PROBLEM TO SOLVE. Drop every image, then reproduce the data exactly as given.
= Beginning of Section =
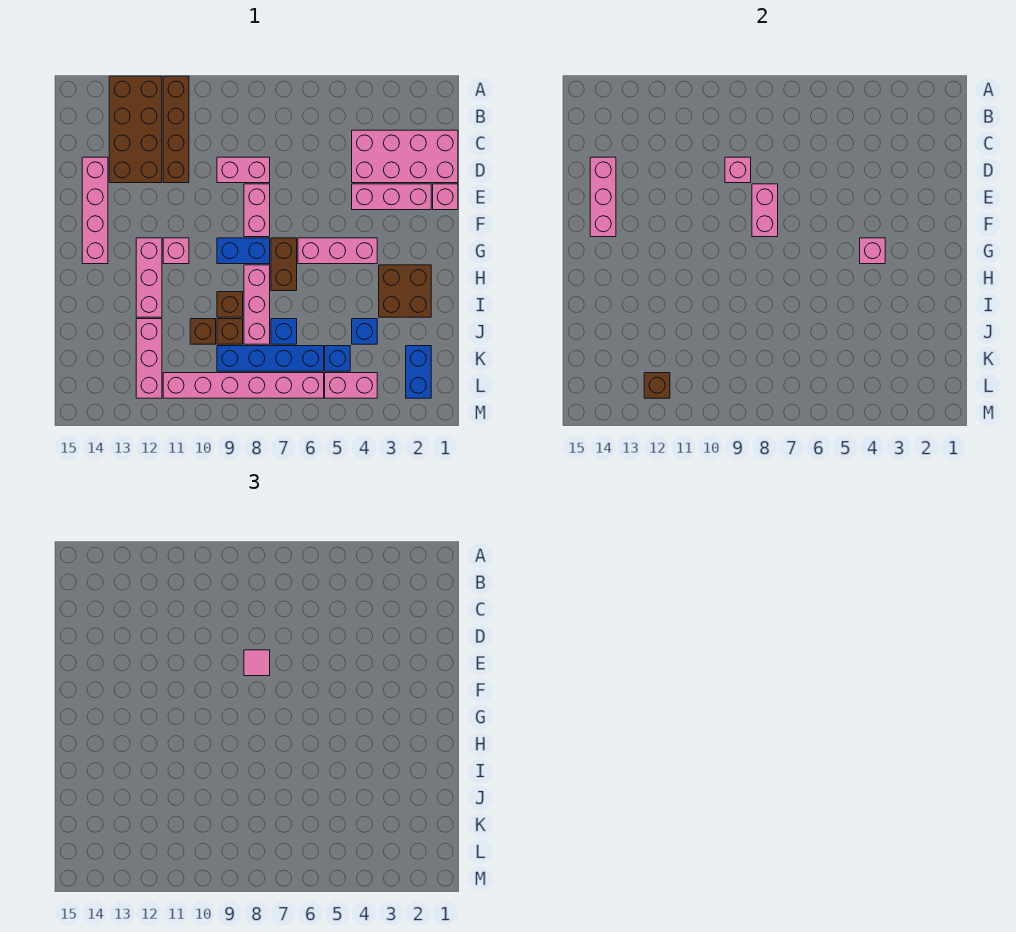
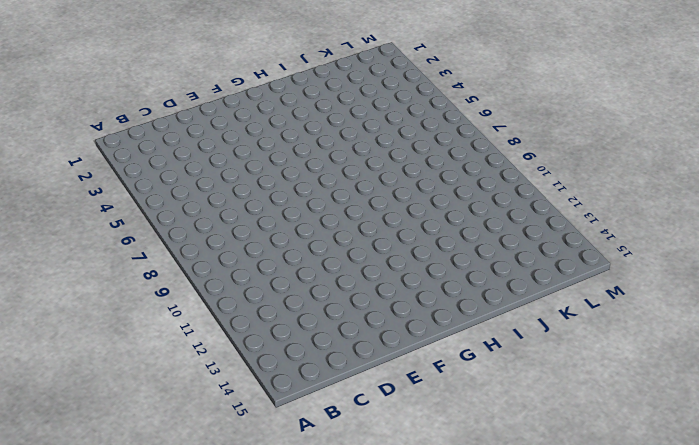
none -> brown brick A11:D11 level 1
none -> brown brick A12:D13 level 1
none -> pink brick C1:D4 level 1
none -> pink brick D8:D9 level 1

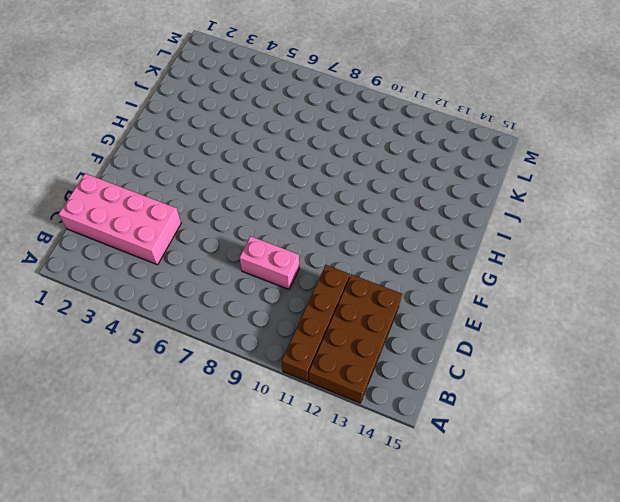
none -> pink brick D14:G14 level 1
none -> pink brick E1 level 1
none -> pink brick E2:E4 level 1
none -> pink brick E8:F8 level 1

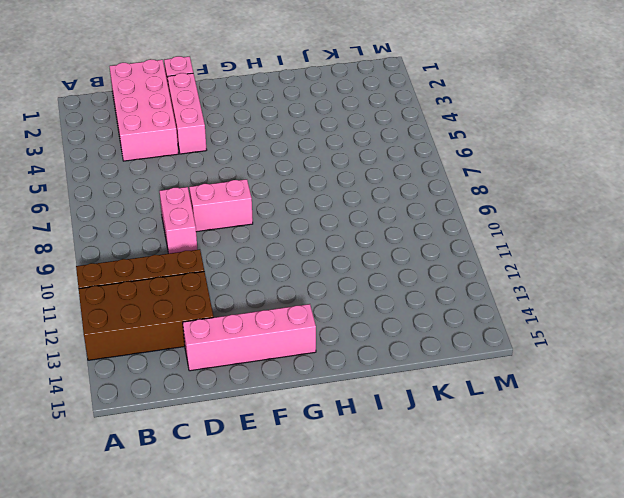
none -> pink brick G4:G6 level 1
none -> brown brick G7:H7 level 1
none -> blue brick G8:G9 level 1
none -> pink brick G11 level 1

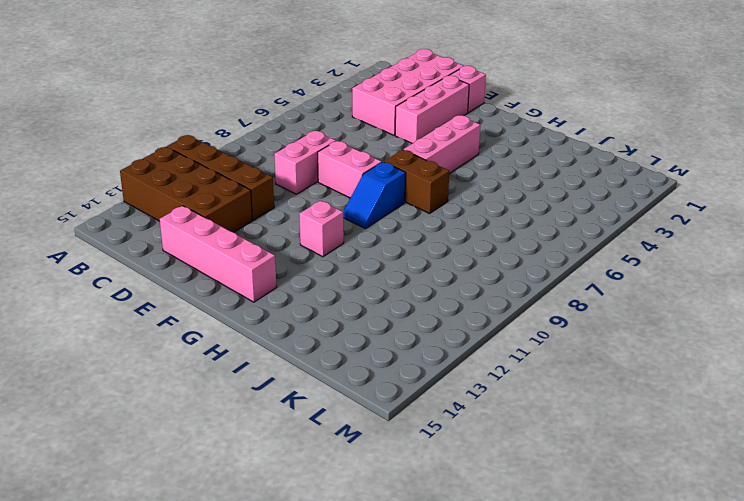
blue slope G8:G9 level 1 top 8 -> blue brick G8:G9 level 1
none -> pink brick G12:I12 level 1
none -> brown brick H2:I3 level 1
none -> pink brick H8:J8 level 1
none -> brown brick I9 level 1

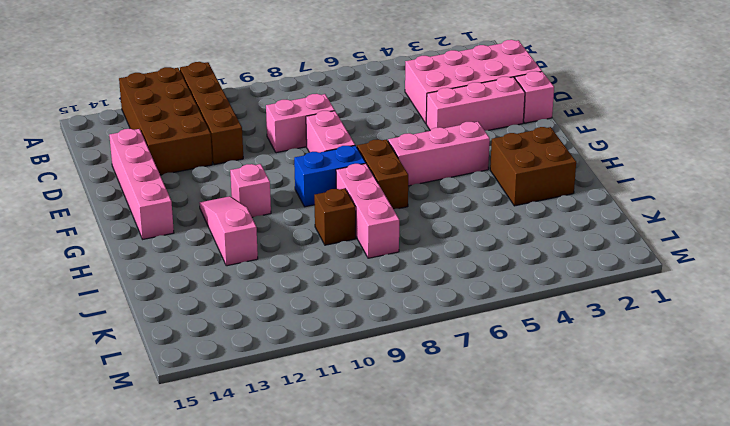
pink slope G12:I12 level 1 top I -> pink brick G12:I12 level 1
none -> blue brick J4 level 1
none -> blue brick J7 level 1
none -> brown brick J9 level 1
none -> brown brick J10 level 1

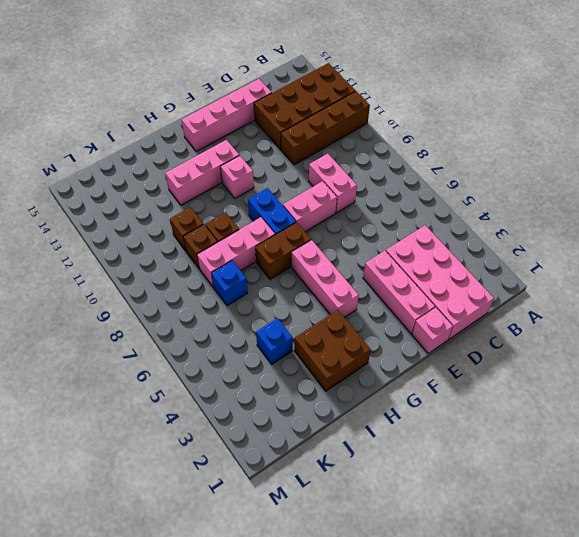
none -> pink brick J12:L12 level 1
none -> blue brick K2:L2 level 1
none -> blue brick K5 level 1
none -> blue brick K6:K9 level 1

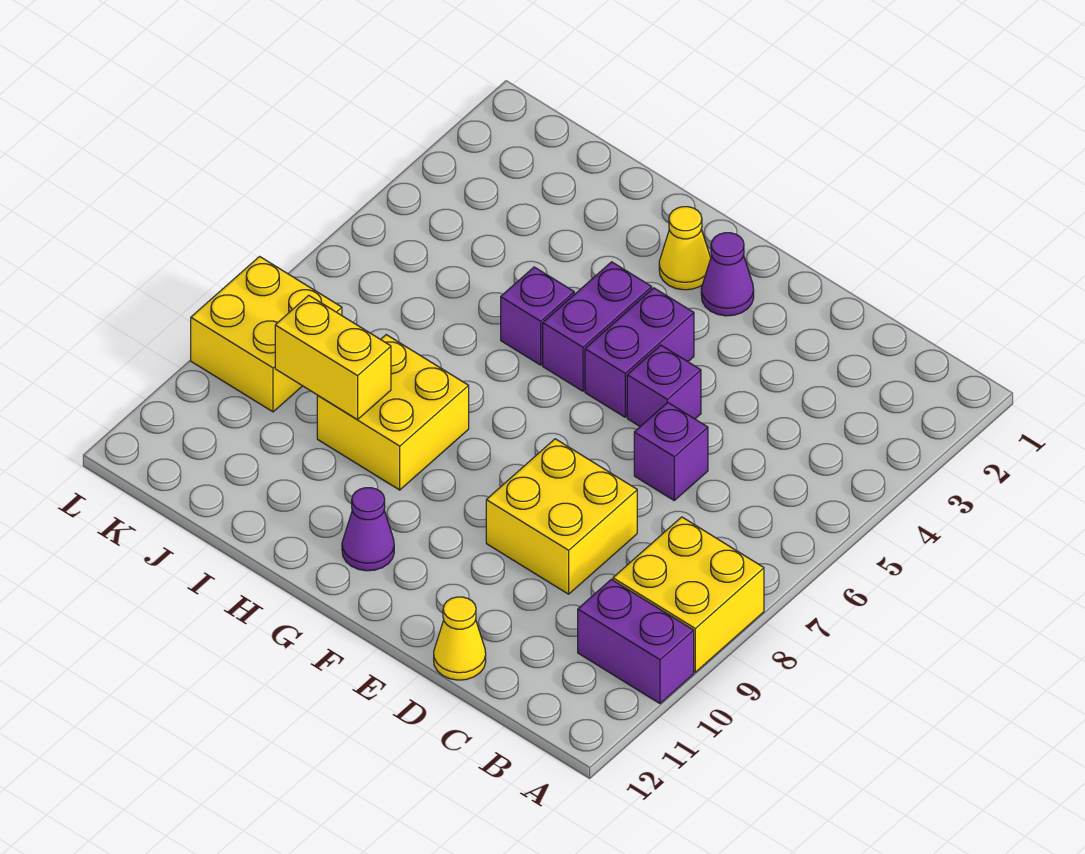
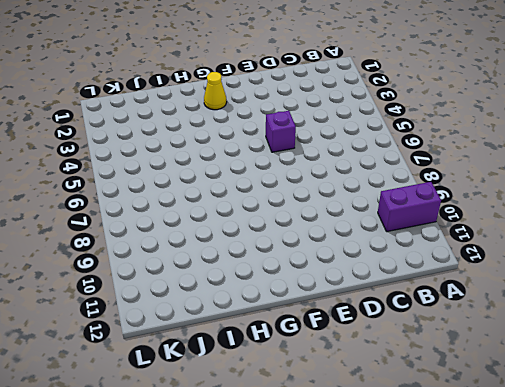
none -> yellow brick A8:B9 level 1
none -> purple brick D6 level 1
none -> yellow brick D8:E9 level 1

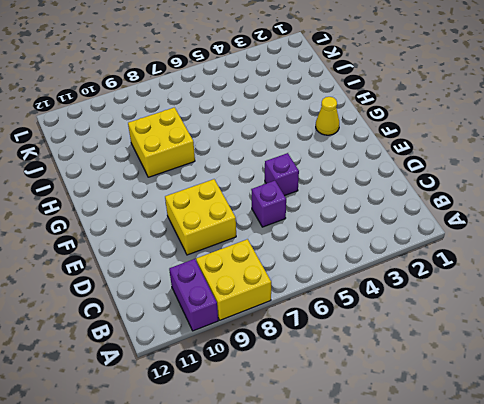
none -> yellow cone D12 level 1
none -> purple cone F2 level 1
none -> purple brick F4:F5 level 1

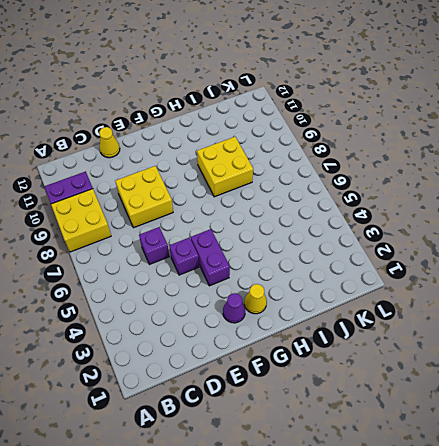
none -> purple brick G4:G5 level 1
none -> purple cone G11 level 1
none -> purple brick H5 level 1

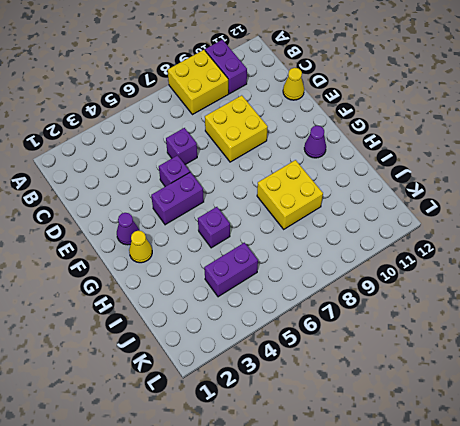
purple brick J4:J5 level 1 -> purple brick G4:G5 level 1
none -> yellow brick K8:L9 level 1
none -> yellow brick I9:J9 level 2

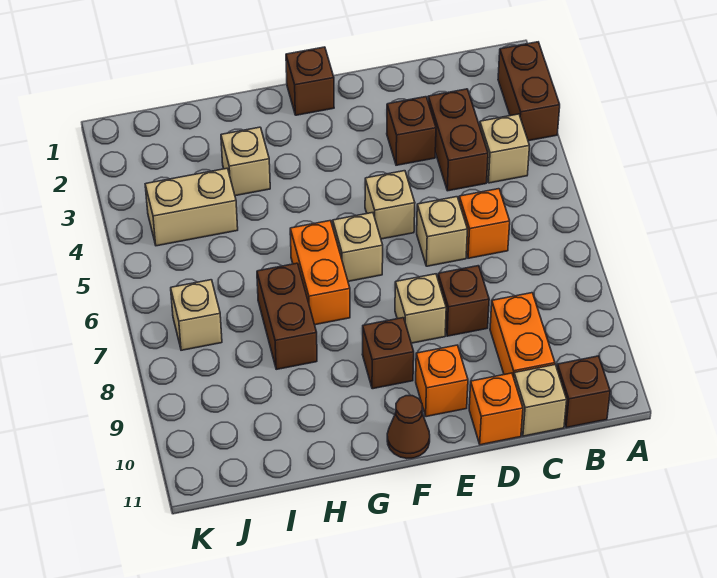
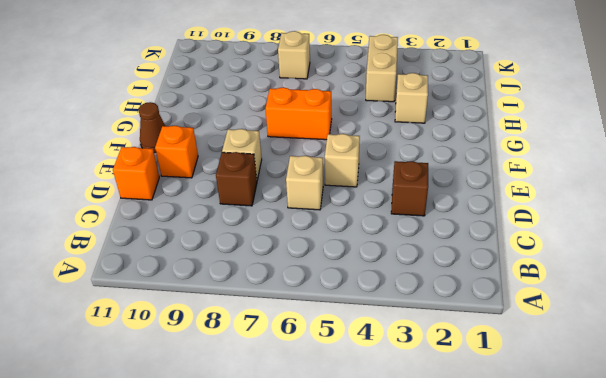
none -> brown brick A2:A3 level 1
none -> tan brick B4 level 1
none -> brown brick B11 level 1

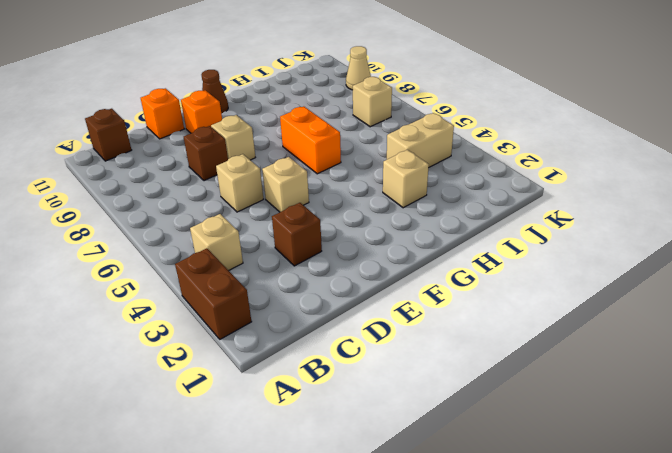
tan cone K9 level 1 -> none
none -> brown brick C3:C4 level 1
none -> orange brick C6 level 1
none -> orange brick C9:C10 level 1

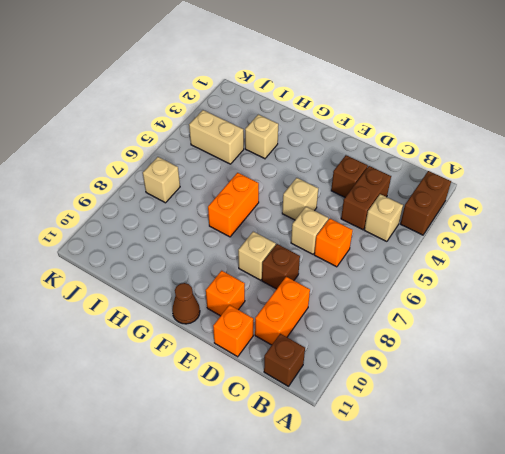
none -> tan brick C11 level 1
none -> brown brick F1 level 1
none -> tan brick F6 level 1

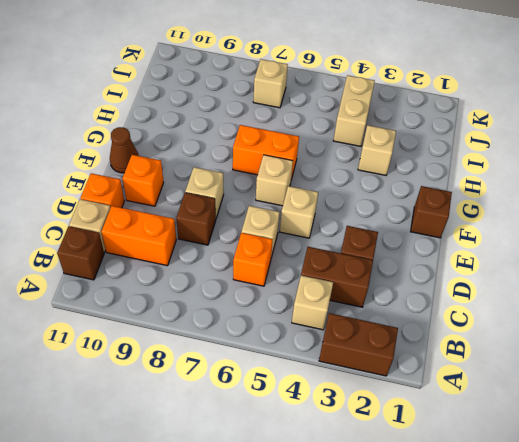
none -> brown brick F9 level 1
none -> brown brick H7:H8 level 1

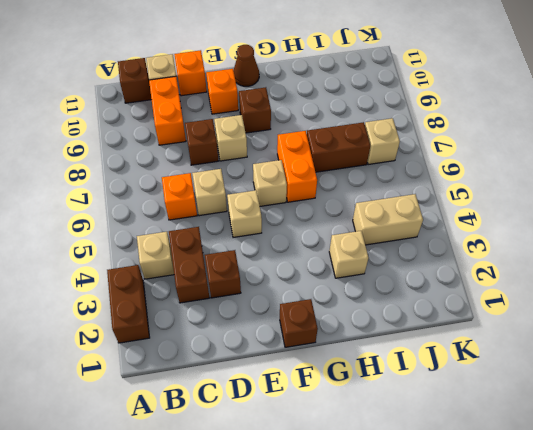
brown brick H7:I7 level 1 -> brown brick H7:H8 level 1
= End of Section =
ANSWER BOX.
none -> brown brick A11:D11 level 1
none -> brown brick A12:D13 level 1
none -> pink brick C1:D4 level 1
none -> pink brick D8:D9 level 1

none -> pink brick D14:G14 level 1
none -> pink brick E1 level 1
none -> pink brick E2:E4 level 1
none -> pink brick E8:F8 level 1

none -> pink brick G4:G6 level 1
none -> brown brick G7:H7 level 1
none -> blue brick G8:G9 level 1
none -> pink brick G11 level 1

blue slope G8:G9 level 1 top 8 -> blue brick G8:G9 level 1
none -> pink brick G12:I12 level 1
none -> brown brick H2:I3 level 1
none -> pink brick H8:J8 level 1
none -> brown brick I9 level 1

pink slope G12:I12 level 1 top I -> pink brick G12:I12 level 1
none -> blue brick J4 level 1
none -> blue brick J7 level 1
none -> brown brick J9 level 1
none -> brown brick J10 level 1

none -> pink brick J12:L12 level 1
none -> blue brick K2:L2 level 1
none -> blue brick K5 level 1
none -> blue brick K6:K9 level 1

none -> yellow brick A8:B9 level 1
none -> purple brick D6 level 1
none -> yellow brick D8:E9 level 1

none -> yellow cone D12 level 1
none -> purple cone F2 level 1
none -> purple brick F4:F5 level 1

none -> purple brick G4:G5 level 1
none -> purple cone G11 level 1
none -> purple brick H5 level 1

purple brick J4:J5 level 1 -> purple brick G4:G5 level 1
none -> yellow brick K8:L9 level 1
none -> yellow brick I9:J9 level 2

none -> brown brick A2:A3 level 1
none -> tan brick B4 level 1
none -> brown brick B11 level 1

tan cone K9 level 1 -> none
none -> brown brick C3:C4 level 1
none -> orange brick C6 level 1
none -> orange brick C9:C10 level 1

none -> tan brick C11 level 1
none -> brown brick F1 level 1
none -> tan brick F6 level 1

none -> brown brick F9 level 1
none -> brown brick H7:H8 level 1

brown brick H7:I7 level 1 -> brown brick H7:H8 level 1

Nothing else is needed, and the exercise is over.